# [Problem description]
Return the records word for word. Pictures do not belong in the copy.

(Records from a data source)
_ _ _ _

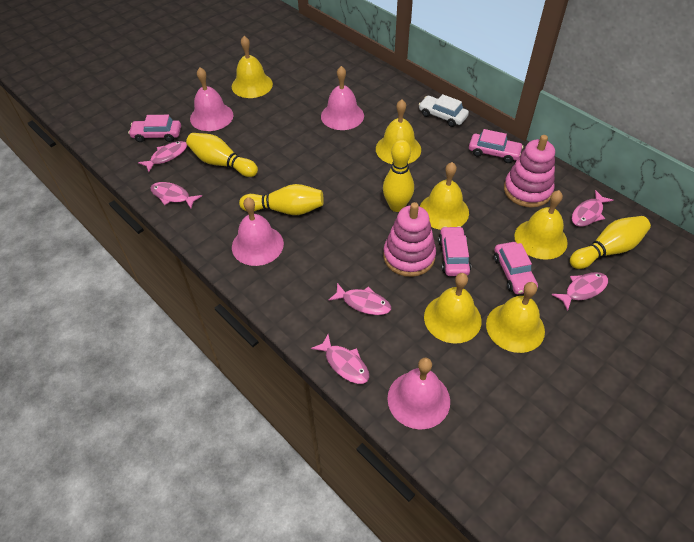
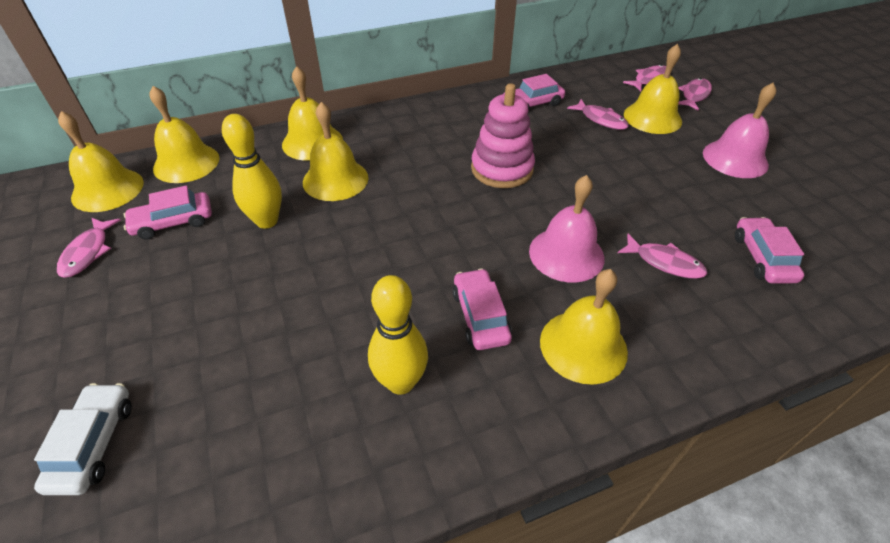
pink bell: 4 -> 2
pink fish: 6 -> 5
pink stacking toy: 2 -> 1
yellow bowling pin: 4 -> 2

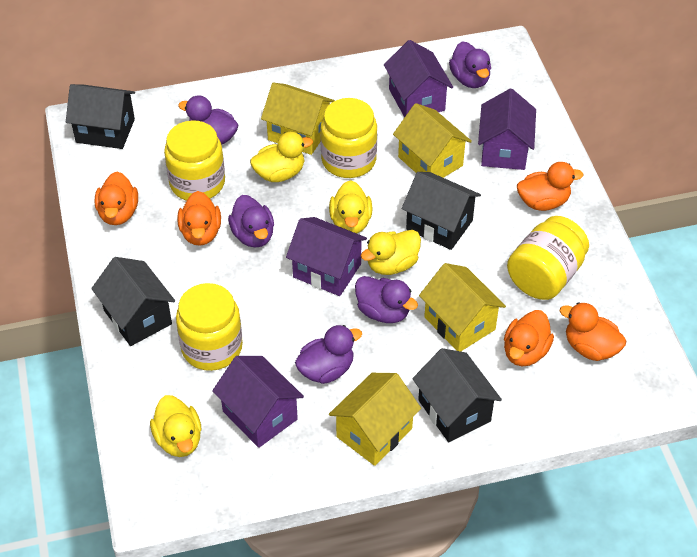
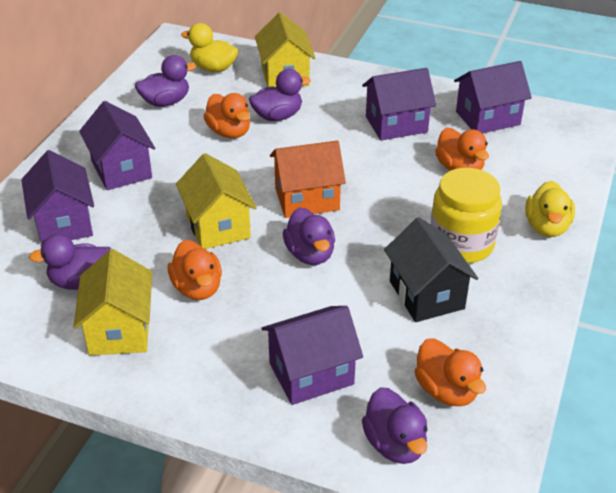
black house: 4 -> 1
orange duck: 5 -> 4
orange house: 0 -> 1
purple house: 4 -> 5
yellow duck: 4 -> 2
yellow house: 4 -> 3
yellow jar: 4 -> 1

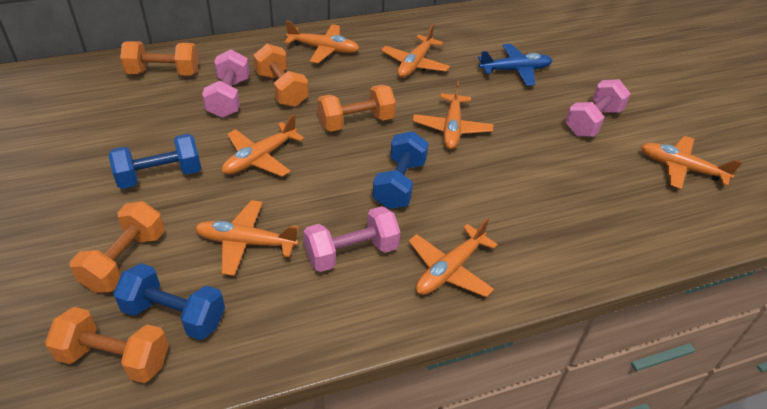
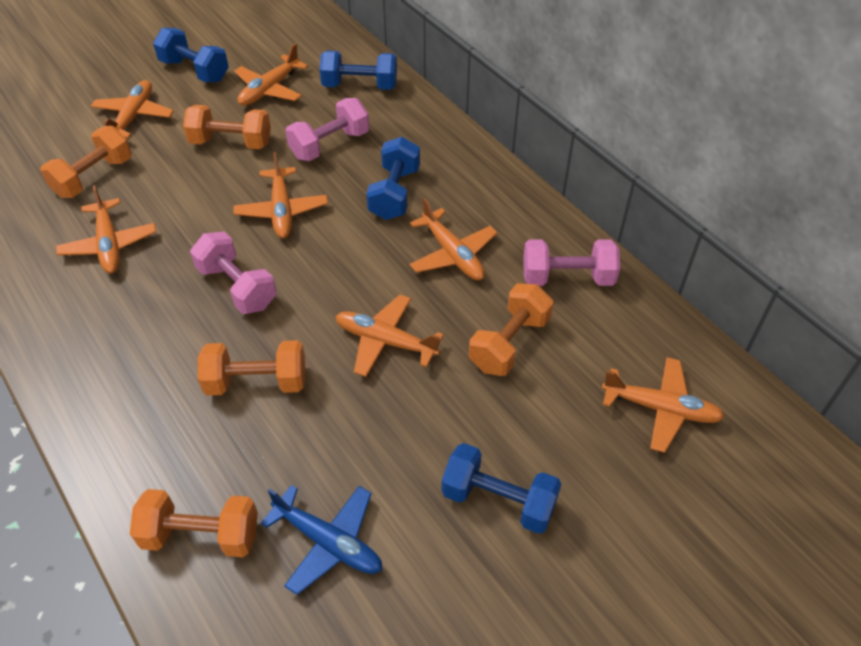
blue dumbbell: 3 -> 4

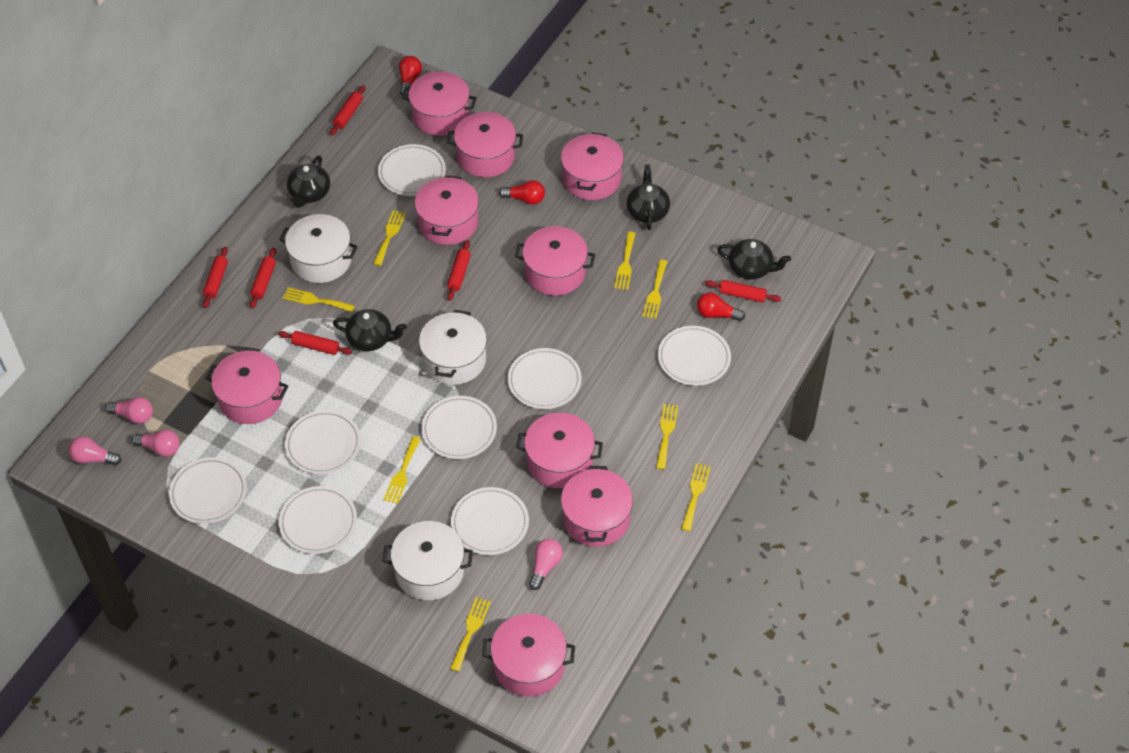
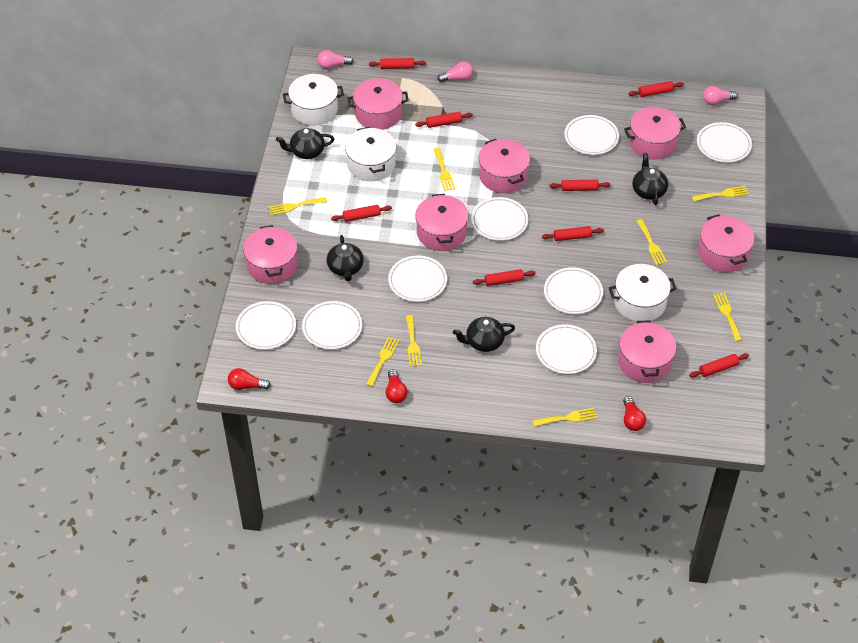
pink light bulb: 4 -> 3
pink pot: 9 -> 7
red rolling pin: 6 -> 8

_ _ _ _

# [Solution for this exercise]
pink bell: 4 -> 2
pink fish: 6 -> 5
pink stacking toy: 2 -> 1
yellow bowling pin: 4 -> 2

black house: 4 -> 1
orange duck: 5 -> 4
orange house: 0 -> 1
purple house: 4 -> 5
yellow duck: 4 -> 2
yellow house: 4 -> 3
yellow jar: 4 -> 1

blue dumbbell: 3 -> 4

pink light bulb: 4 -> 3
pink pot: 9 -> 7
red rolling pin: 6 -> 8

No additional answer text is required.